> _Exercise_: In the entries that follow, find each line with the word "degrees" and copy it.

> _Given data_:
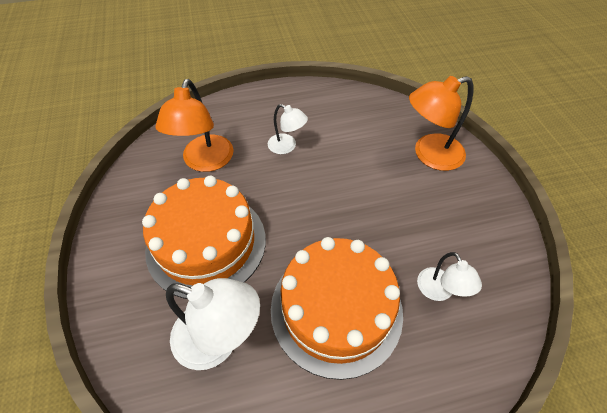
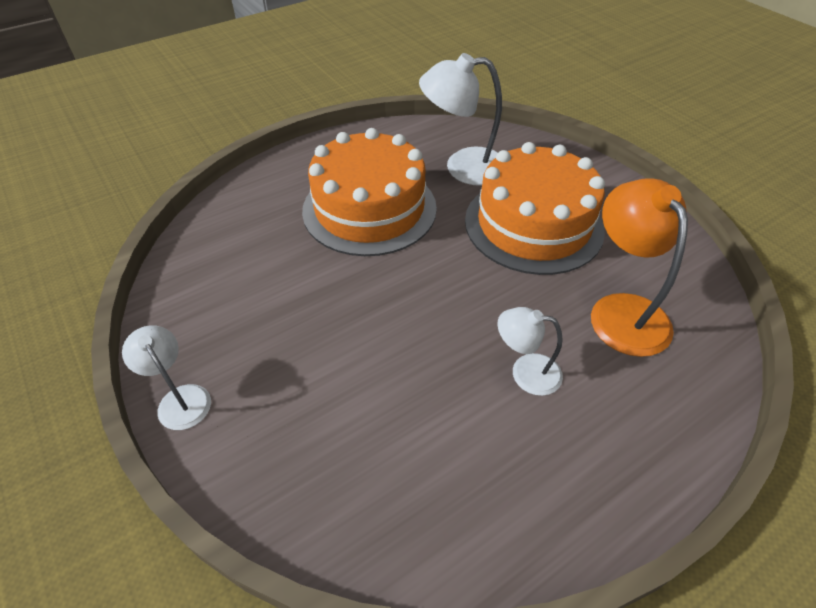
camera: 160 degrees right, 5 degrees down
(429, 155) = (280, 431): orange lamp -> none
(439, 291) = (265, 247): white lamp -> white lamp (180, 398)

==

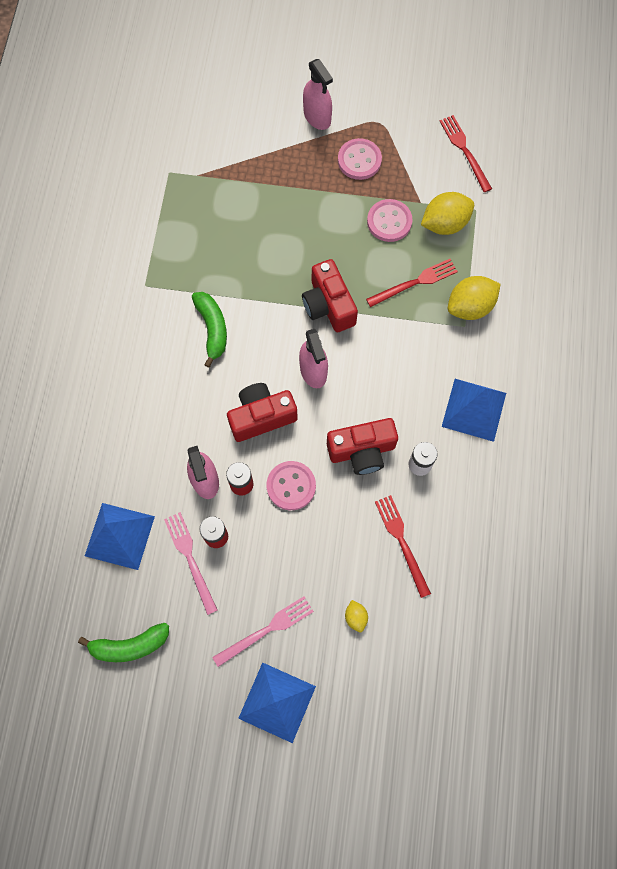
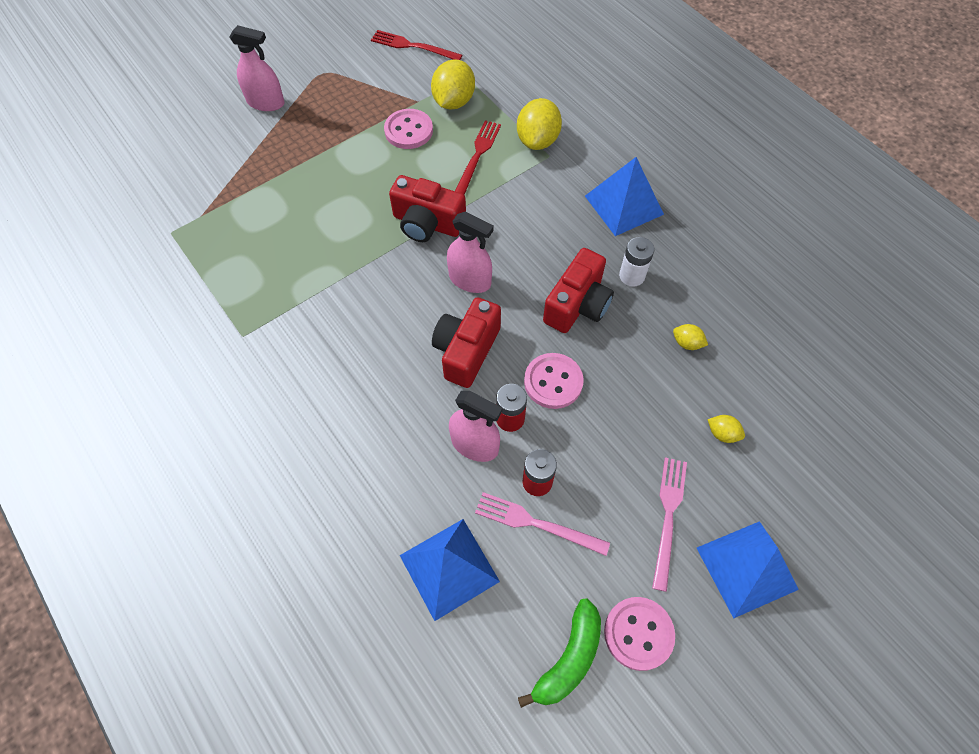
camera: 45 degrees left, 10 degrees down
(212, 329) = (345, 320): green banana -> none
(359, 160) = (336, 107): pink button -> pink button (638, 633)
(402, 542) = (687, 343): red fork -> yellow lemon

> _Exercise result_:
camera: 160 degrees right, 5 degrees down
camera: 45 degrees left, 10 degrees down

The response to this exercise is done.